Each record, minus any picture, should be returned exactly as written.

(Image comparison data)
= = = = = = =
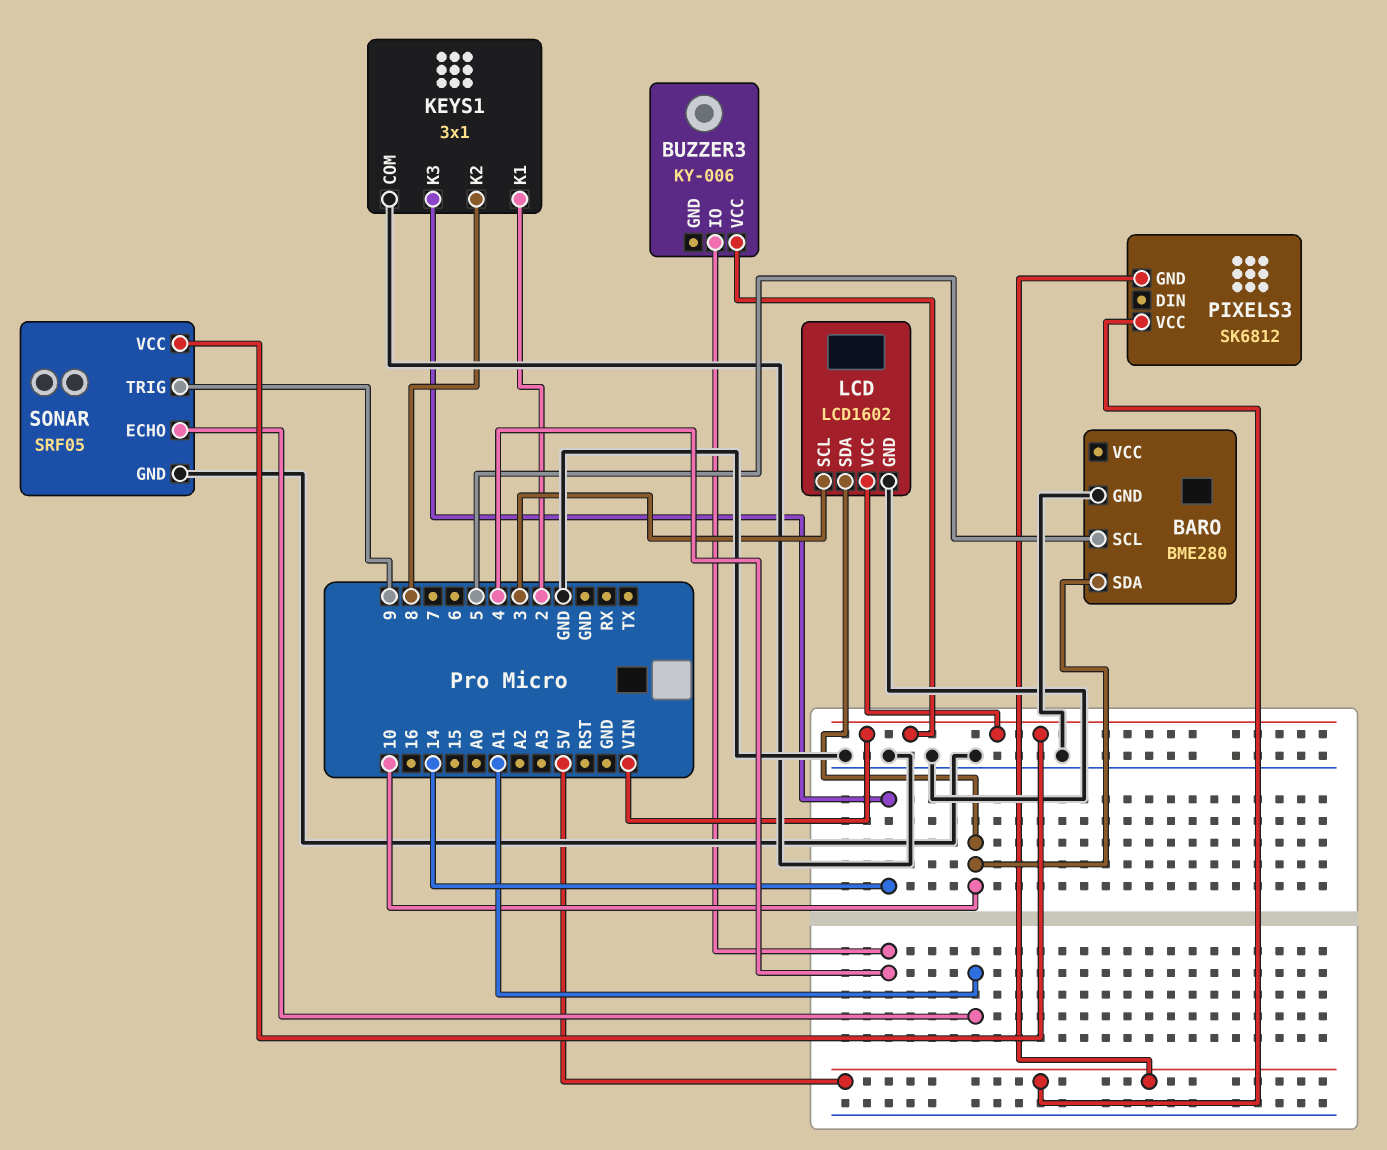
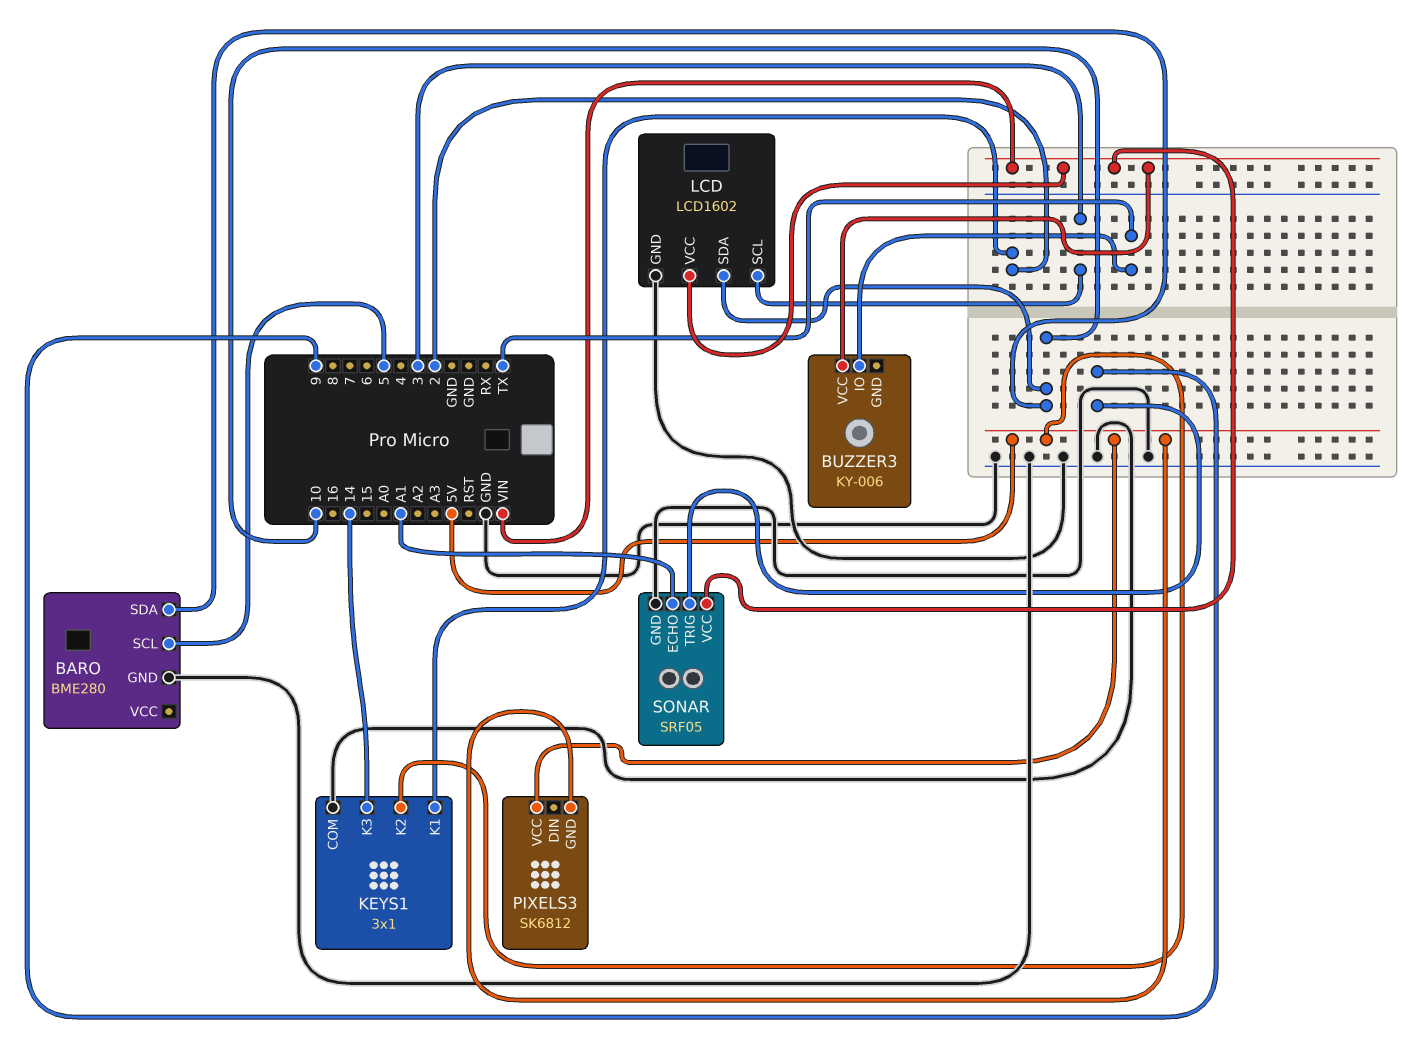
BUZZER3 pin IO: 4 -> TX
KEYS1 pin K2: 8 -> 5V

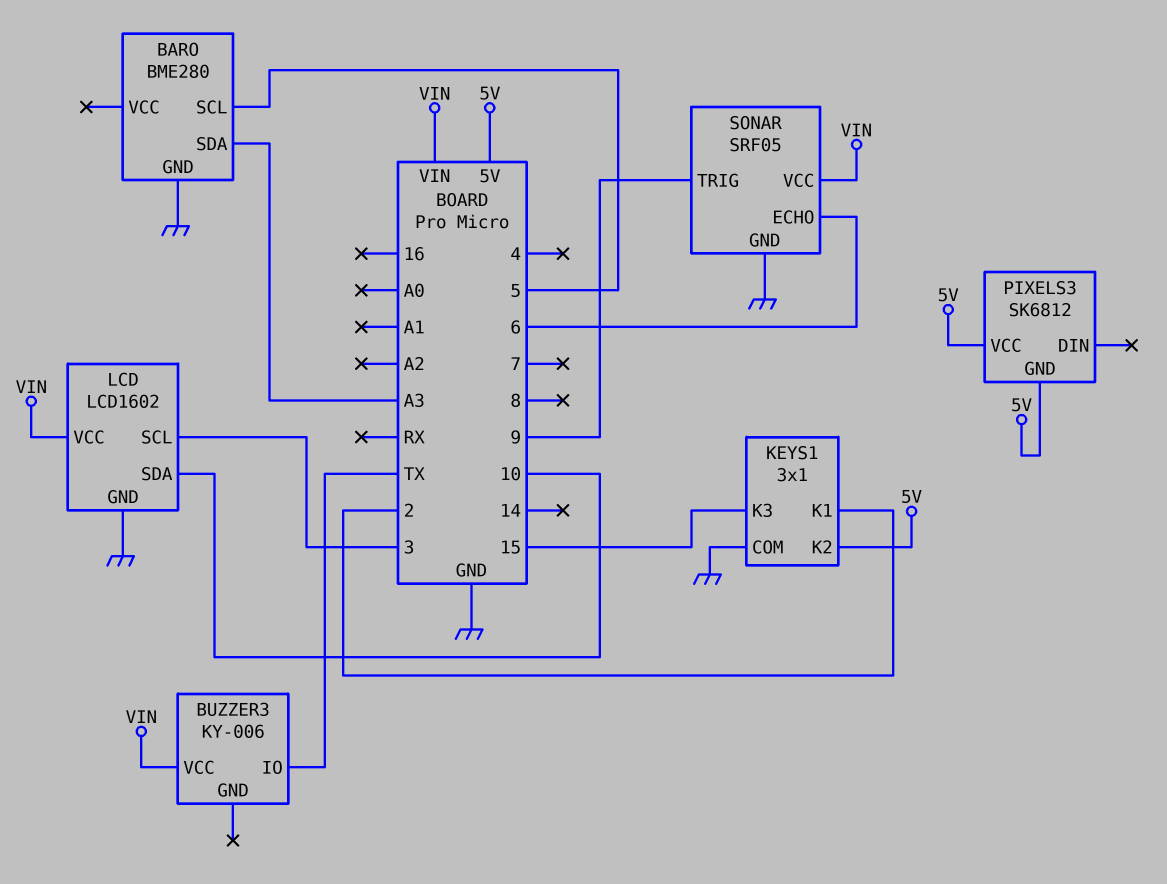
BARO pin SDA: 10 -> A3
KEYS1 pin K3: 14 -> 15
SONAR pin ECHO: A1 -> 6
= = = = = = =
Response area →
BUZZER3 pin IO: 4 -> TX
KEYS1 pin K2: 8 -> 5V

BARO pin SDA: 10 -> A3
KEYS1 pin K3: 14 -> 15
SONAR pin ECHO: A1 -> 6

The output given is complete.